** Stored entries **
┌────────

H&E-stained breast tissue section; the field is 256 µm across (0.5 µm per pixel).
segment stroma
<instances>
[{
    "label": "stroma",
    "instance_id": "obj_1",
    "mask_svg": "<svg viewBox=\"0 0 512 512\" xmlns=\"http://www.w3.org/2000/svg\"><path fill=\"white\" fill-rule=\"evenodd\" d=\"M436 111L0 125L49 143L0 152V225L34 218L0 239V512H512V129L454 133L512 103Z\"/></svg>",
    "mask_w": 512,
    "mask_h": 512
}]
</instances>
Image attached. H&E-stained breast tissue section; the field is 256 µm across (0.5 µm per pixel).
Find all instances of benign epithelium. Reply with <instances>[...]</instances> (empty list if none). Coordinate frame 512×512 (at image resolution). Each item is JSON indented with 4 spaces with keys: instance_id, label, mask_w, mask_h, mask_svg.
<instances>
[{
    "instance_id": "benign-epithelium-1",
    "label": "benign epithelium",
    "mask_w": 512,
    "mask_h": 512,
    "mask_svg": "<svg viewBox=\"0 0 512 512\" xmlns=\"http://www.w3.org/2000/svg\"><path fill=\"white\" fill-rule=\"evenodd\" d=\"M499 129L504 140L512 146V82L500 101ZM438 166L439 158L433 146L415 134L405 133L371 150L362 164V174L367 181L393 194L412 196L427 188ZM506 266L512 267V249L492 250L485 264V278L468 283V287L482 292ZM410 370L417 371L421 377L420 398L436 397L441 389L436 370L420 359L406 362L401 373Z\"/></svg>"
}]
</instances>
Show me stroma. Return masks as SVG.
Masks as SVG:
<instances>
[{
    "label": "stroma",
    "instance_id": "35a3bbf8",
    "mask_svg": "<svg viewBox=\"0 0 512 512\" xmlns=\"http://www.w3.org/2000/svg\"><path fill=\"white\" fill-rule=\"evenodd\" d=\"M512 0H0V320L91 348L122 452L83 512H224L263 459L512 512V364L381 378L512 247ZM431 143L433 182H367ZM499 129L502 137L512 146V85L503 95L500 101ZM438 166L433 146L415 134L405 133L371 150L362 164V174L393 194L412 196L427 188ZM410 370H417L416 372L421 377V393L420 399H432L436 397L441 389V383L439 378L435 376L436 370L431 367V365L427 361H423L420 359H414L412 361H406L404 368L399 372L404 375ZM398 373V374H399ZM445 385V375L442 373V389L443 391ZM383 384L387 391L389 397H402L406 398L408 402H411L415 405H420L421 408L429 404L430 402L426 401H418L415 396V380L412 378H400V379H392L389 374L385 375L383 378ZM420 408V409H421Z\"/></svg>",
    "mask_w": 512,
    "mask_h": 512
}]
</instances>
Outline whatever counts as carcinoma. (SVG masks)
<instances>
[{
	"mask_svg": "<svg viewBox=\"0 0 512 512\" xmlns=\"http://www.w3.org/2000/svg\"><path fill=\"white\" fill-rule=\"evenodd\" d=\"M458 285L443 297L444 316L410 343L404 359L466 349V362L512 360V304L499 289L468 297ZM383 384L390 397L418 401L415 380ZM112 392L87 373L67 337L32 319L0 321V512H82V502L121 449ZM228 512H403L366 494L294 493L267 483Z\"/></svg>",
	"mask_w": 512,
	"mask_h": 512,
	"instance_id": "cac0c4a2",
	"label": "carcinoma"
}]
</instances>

└────────

** EXERCISE AIM **
Copy all lines from the listing that contain "across".

** TASK ANSWER **
H&E-stained breast tissue section; the field is 256 µm across (0.5 µm per pixel).
Image attached. H&E-stained breast tissue section; the field is 256 µm across (0.5 µm per pixel).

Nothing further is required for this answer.